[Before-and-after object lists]
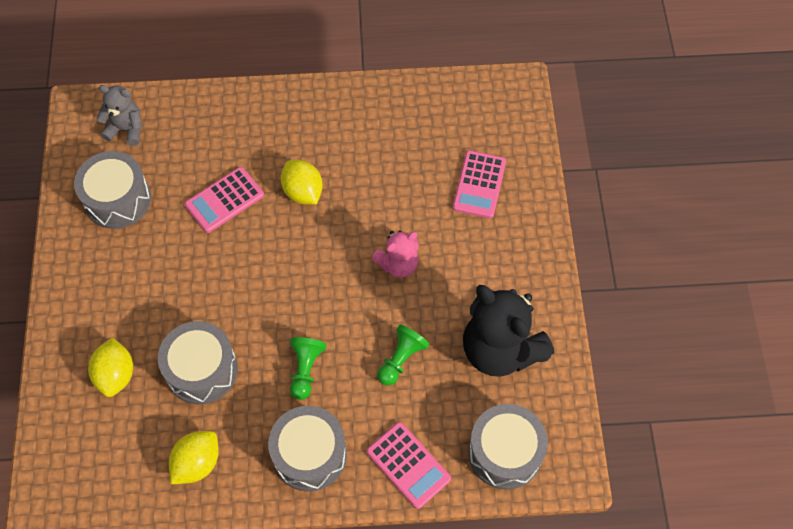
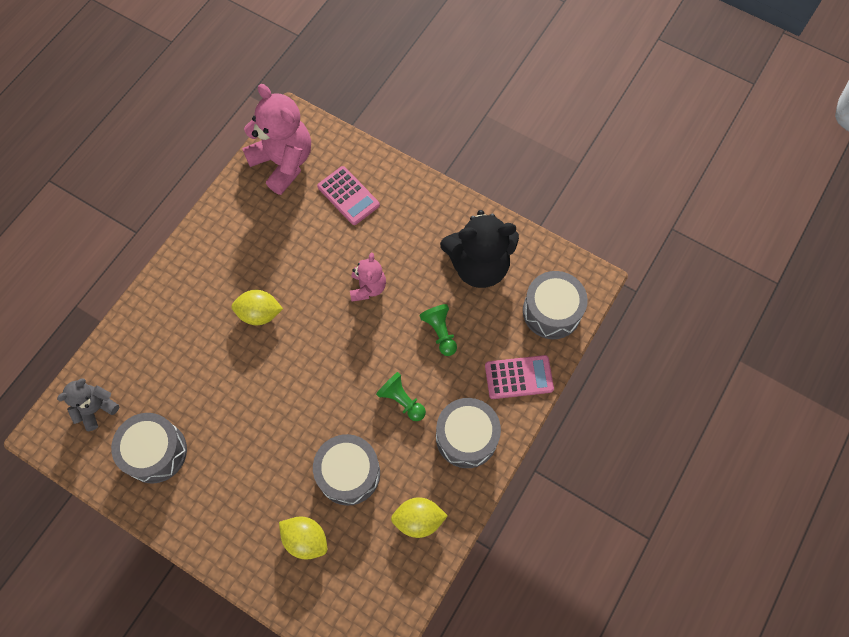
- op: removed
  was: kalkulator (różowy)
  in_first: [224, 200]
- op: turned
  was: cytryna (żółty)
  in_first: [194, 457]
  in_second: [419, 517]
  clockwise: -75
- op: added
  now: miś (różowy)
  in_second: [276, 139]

# GOAL OF THE EXERCISE
With the string "różowy" as the key, filter the data above and show the lines that match.

# TASK ANSWER
  was: kalkulator (różowy)
  now: miś (różowy)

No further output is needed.